_Problem_
Transcribe exactly, and only, the lines running from the one with "(245, 660) = (748, 421): purple egg -> none" to the end of the entries below, both included, without any pictures.

_Provided entries_

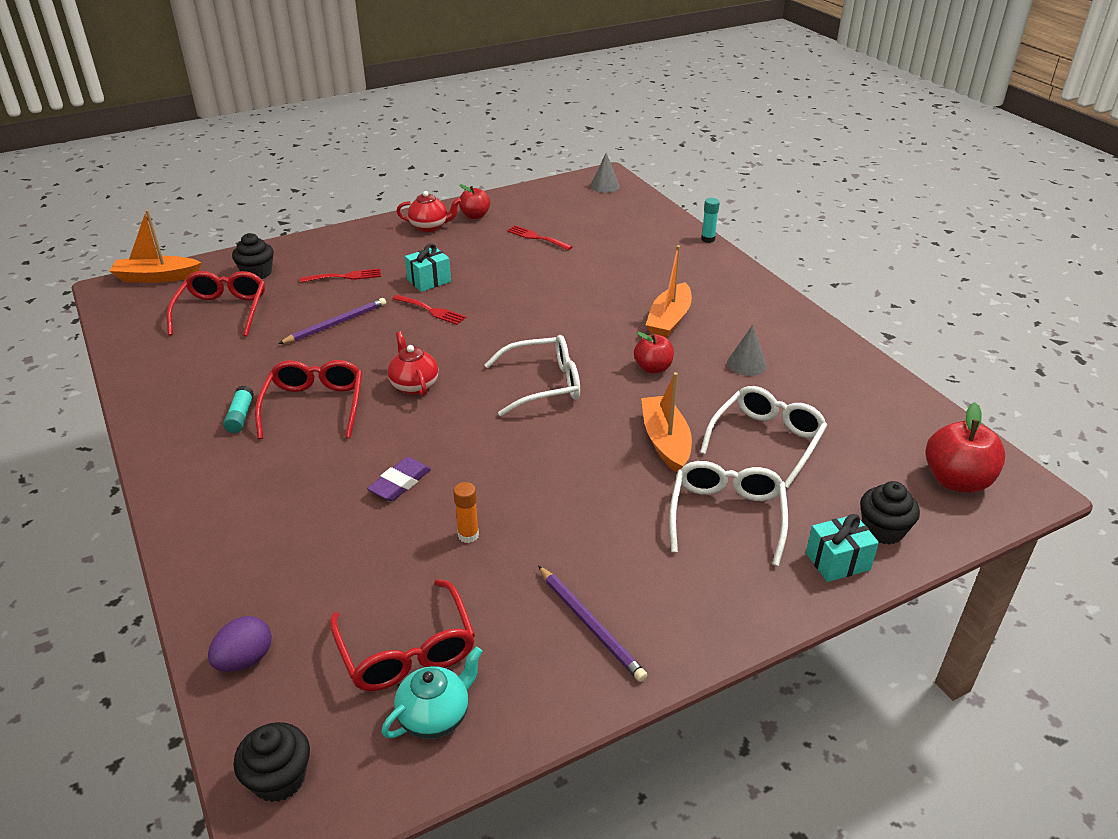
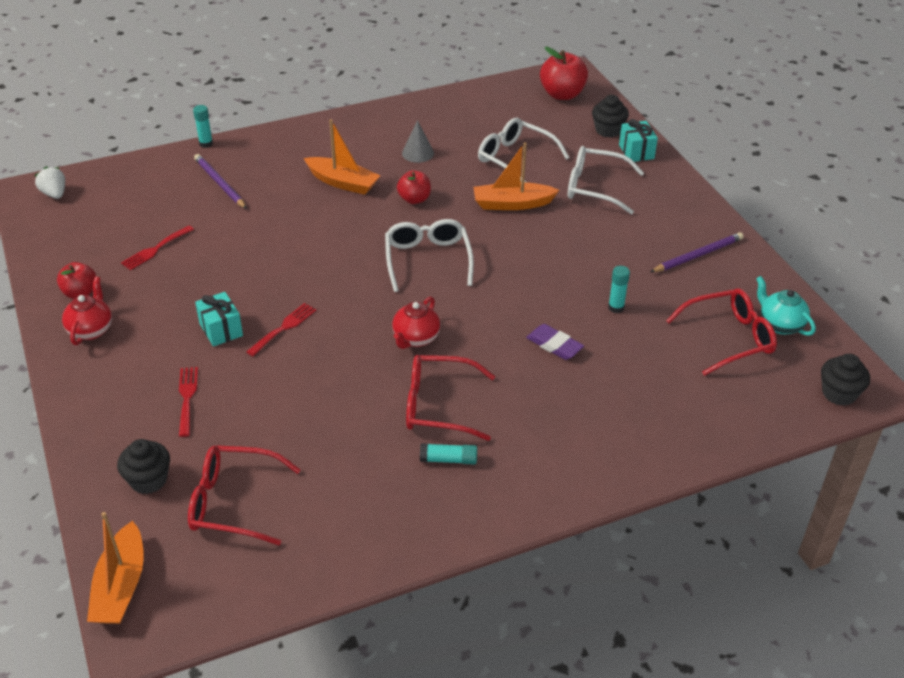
camera: 85 degrees left, 5 degrees up
(245, 660) = (748, 421): purple egg -> none
(336, 324) = (290, 399): purple pencil -> purple pencil (220, 183)
(414, 385) = (415, 339): red teapot -> red teapot turned 45 degrees counterclockwise
(468, 535) = (616, 308): orange glue stick -> turquoise glue stick
(605, 186) = (54, 194): grey cone -> white strawberry

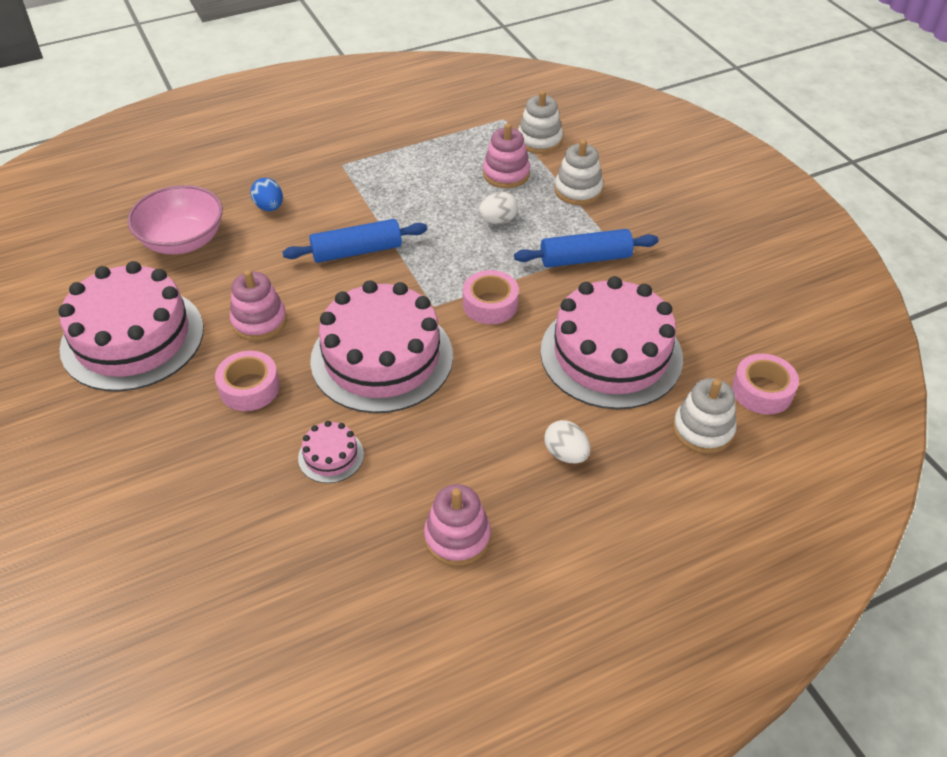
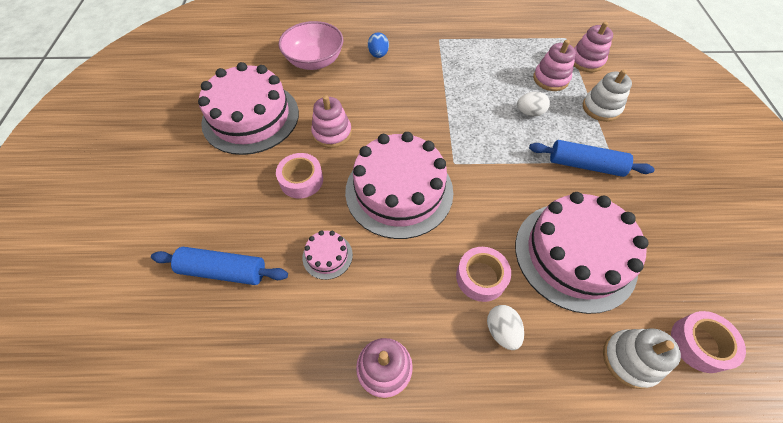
camera: 25 degrees right, 10 degrees up
(357, 251) = (420, 104): blue rolling pin -> blue rolling pin (224, 270)
(490, 304) = (496, 177): pink tape -> pink tape (481, 277)
(539, 140) = (586, 61): white stacking toy -> pink stacking toy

_Answer to the problem_
(245, 660) = (748, 421): purple egg -> none
(336, 324) = (290, 399): purple pencil -> purple pencil (220, 183)
(414, 385) = (415, 339): red teapot -> red teapot turned 45 degrees counterclockwise
(468, 535) = (616, 308): orange glue stick -> turquoise glue stick
(605, 186) = (54, 194): grey cone -> white strawberry

camera: 25 degrees right, 10 degrees up
(357, 251) = (420, 104): blue rolling pin -> blue rolling pin (224, 270)
(490, 304) = (496, 177): pink tape -> pink tape (481, 277)
(539, 140) = (586, 61): white stacking toy -> pink stacking toy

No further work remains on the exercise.